RECORDS SUPPLIED:
• • •
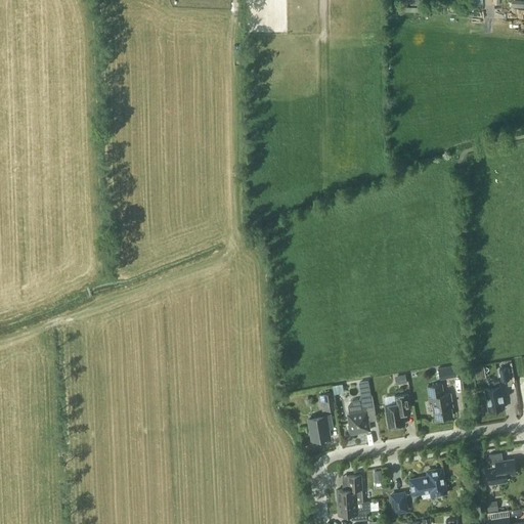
[(456,374),(454,364),(442,366),(444,376),(456,374)]
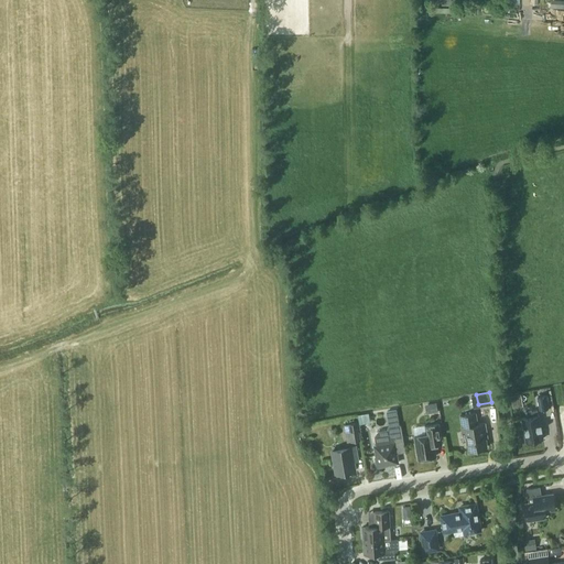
[(540,409),(548,408),(545,394),(538,396),(540,409)]
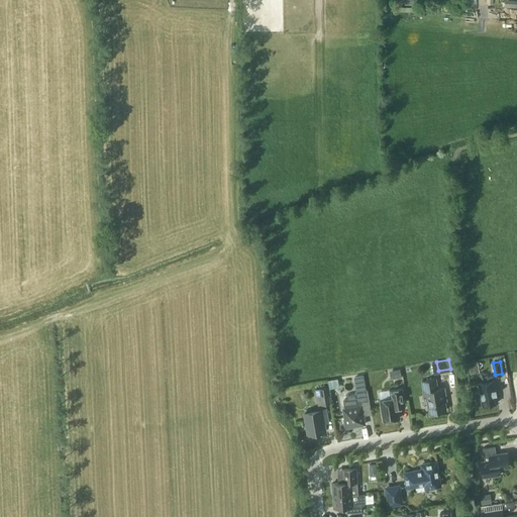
[(402,377),(400,369),(390,371),(391,379),(402,377)]
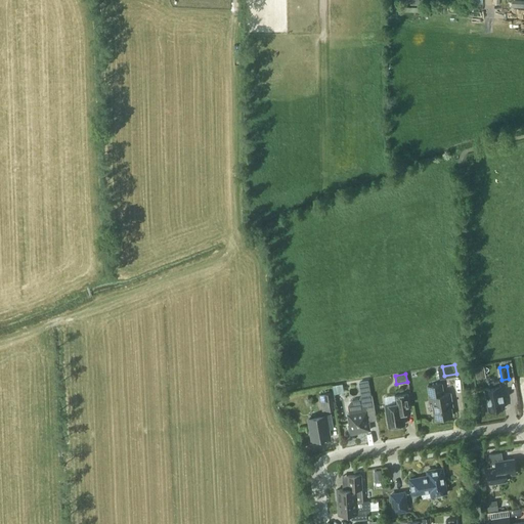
[(350,413),(347,413),(349,424),(348,425),(350,434),(359,432),(359,431),(369,429),(367,415),(376,412),(372,394),(372,395),(368,380),(359,382),(361,396),(359,397),(360,398),(351,400),(348,404),(350,413)]
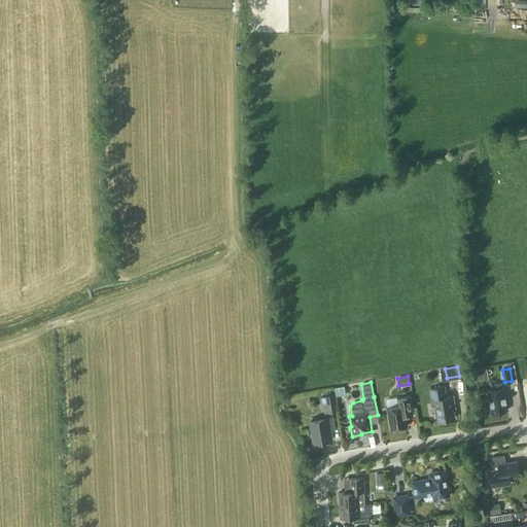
[(491,413),(507,410),(503,387),(502,382),(493,384),(494,389),(487,390),(491,413)]
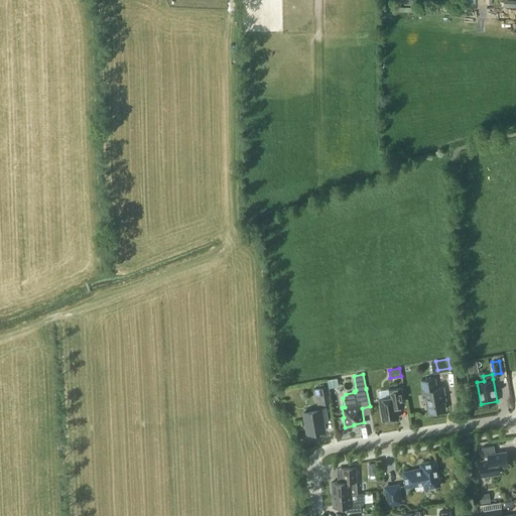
[(426,394),(429,411),(445,408),(442,396),(444,395),(442,386),(435,388),(434,378),(420,380),(423,395),(426,394)]
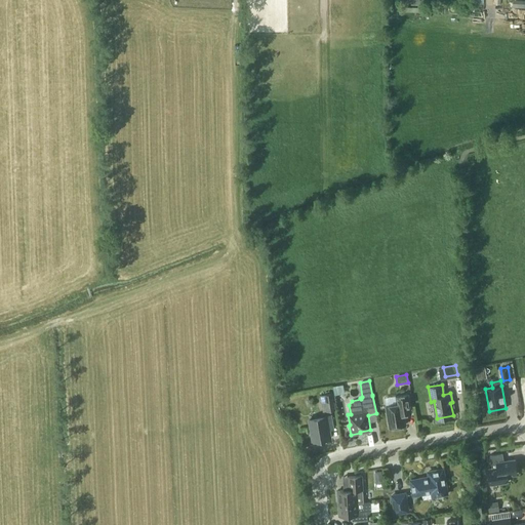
[(335,409),(333,393),(320,395),(323,411),(335,409)]
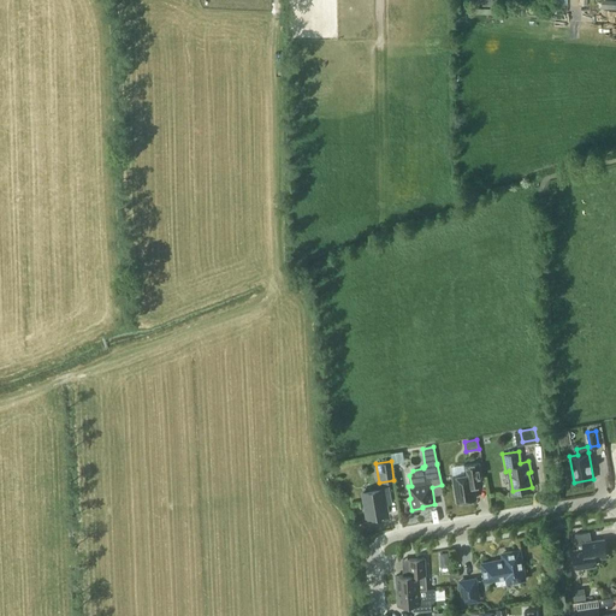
[(483,483),(481,478),(479,462),(465,465),(466,473),(452,475),(457,501),(477,498),(474,485),(483,483)]
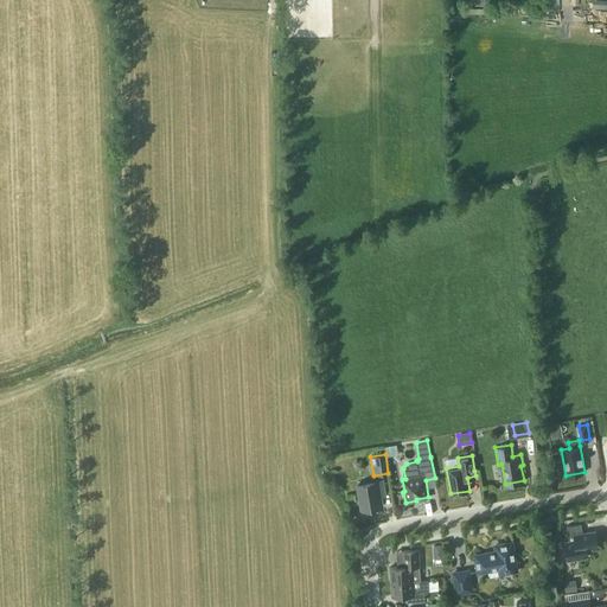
[(382,505),(381,497),(387,496),(384,480),(358,484),(362,509),(382,505)]
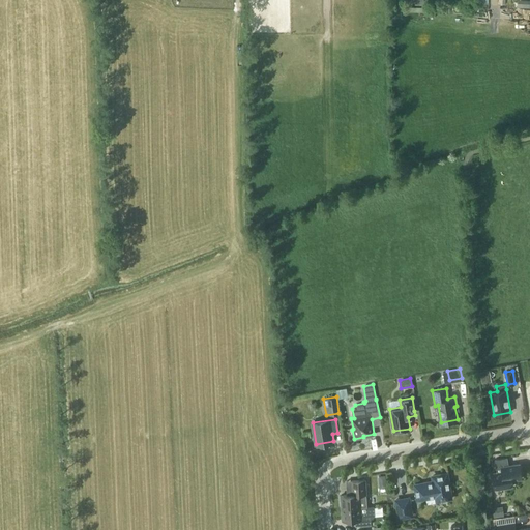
[(513,486),(512,479),(522,478),(520,463),(508,465),(507,457),(495,459),(497,472),(493,473),(495,489),(513,486)]
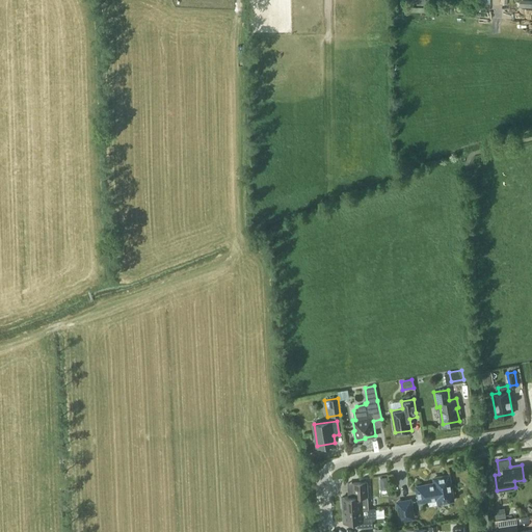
[(419,501),(437,498),(439,502),(449,500),(449,502),(450,501),(450,500),(453,500),(449,475),(433,478),(434,483),(417,486),(419,501)]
• • •
Pictures aside, print every line of the material exactly.

[(456,374),(454,364),(442,366),(444,376),(456,374)]
[(540,409),(548,408),(545,394),(538,396),(540,409)]
[(402,377),(400,369),(390,371),(391,379),(402,377)]
[(350,413),(347,413),(349,424),(348,425),(350,434),(359,432),(359,431),(369,429),(367,415),(376,412),(372,394),(372,395),(368,380),(359,382),(361,396),(359,397),(360,398),(351,400),(348,404),(350,413)]
[(491,413),(507,410),(503,387),(502,382),(493,384),(494,389),(487,390),(491,413)]
[(426,394),(429,411),(445,408),(442,396),(444,395),(442,386),(435,388),(434,378),(420,380),(423,395),(426,394)]
[(335,409),(333,393),(320,395),(323,411),(335,409)]
[(483,483),(481,478),(479,462),(465,465),(466,473),(452,475),(457,501),(477,498),(474,485),(483,483)]
[(382,505),(381,497),(387,496),(384,480),(358,484),(362,509),(382,505)]
[(513,486),(512,479),(522,478),(520,463),(508,465),(507,457),(495,459),(497,472),(493,473),(495,489),(513,486)]
[(419,501),(437,498),(439,502),(449,500),(449,502),(450,501),(450,500),(453,500),(449,475),(433,478),(434,483),(417,486),(419,501)]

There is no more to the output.